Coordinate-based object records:
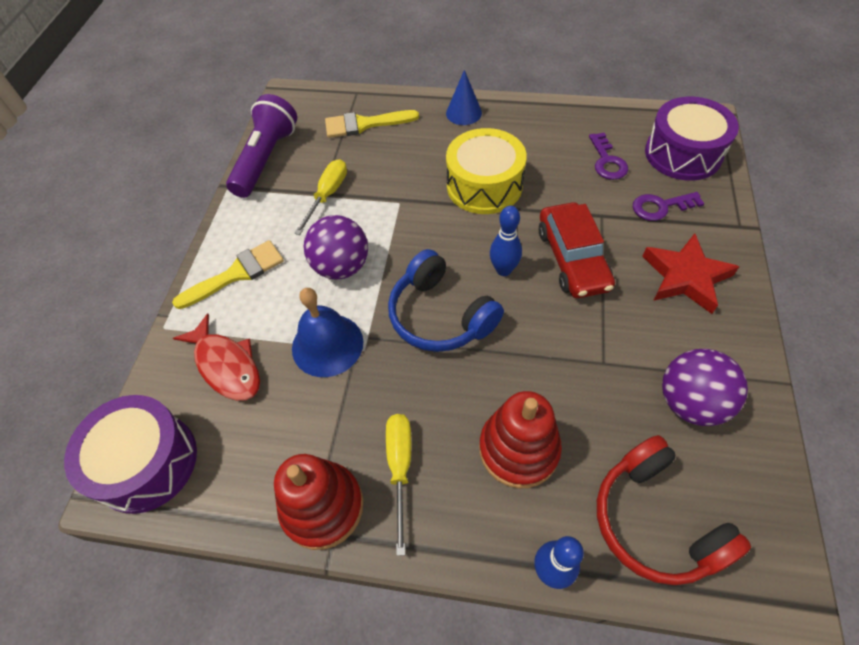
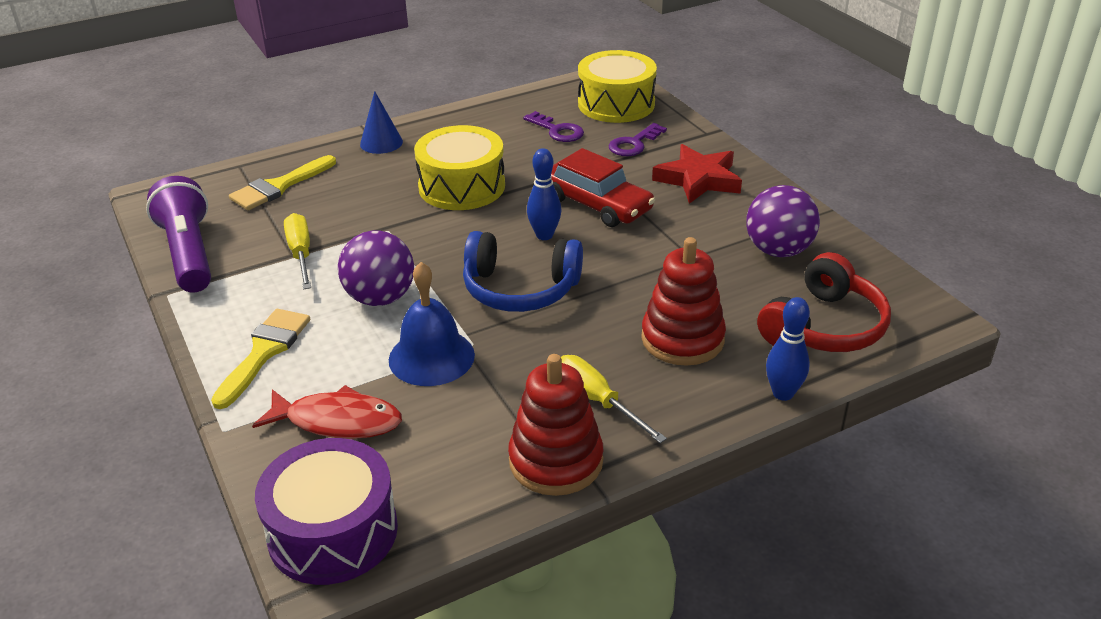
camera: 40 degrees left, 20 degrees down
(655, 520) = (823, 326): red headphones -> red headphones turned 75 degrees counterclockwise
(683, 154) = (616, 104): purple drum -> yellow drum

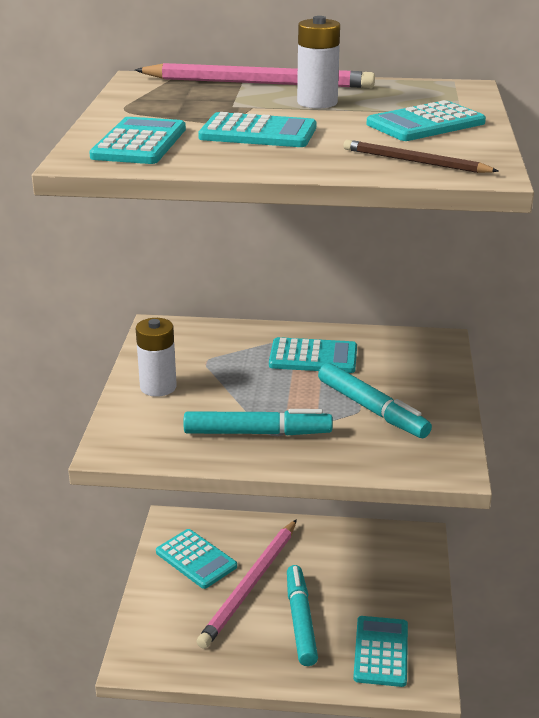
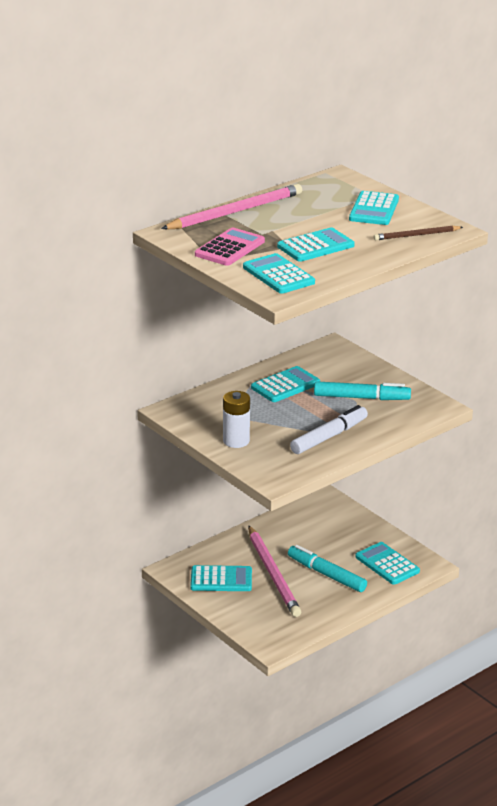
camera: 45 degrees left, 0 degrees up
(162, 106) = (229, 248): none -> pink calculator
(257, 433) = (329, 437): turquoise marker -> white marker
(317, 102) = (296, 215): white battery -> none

TASK ITEM: Print all records verbatim, excluding pictures.

EXERCISE SOLUTION:
camera: 40 degrees left, 20 degrees down
(655, 520) = (823, 326): red headphones -> red headphones turned 75 degrees counterclockwise
(683, 154) = (616, 104): purple drum -> yellow drum

camera: 45 degrees left, 0 degrees up
(162, 106) = (229, 248): none -> pink calculator
(257, 433) = (329, 437): turquoise marker -> white marker
(317, 102) = (296, 215): white battery -> none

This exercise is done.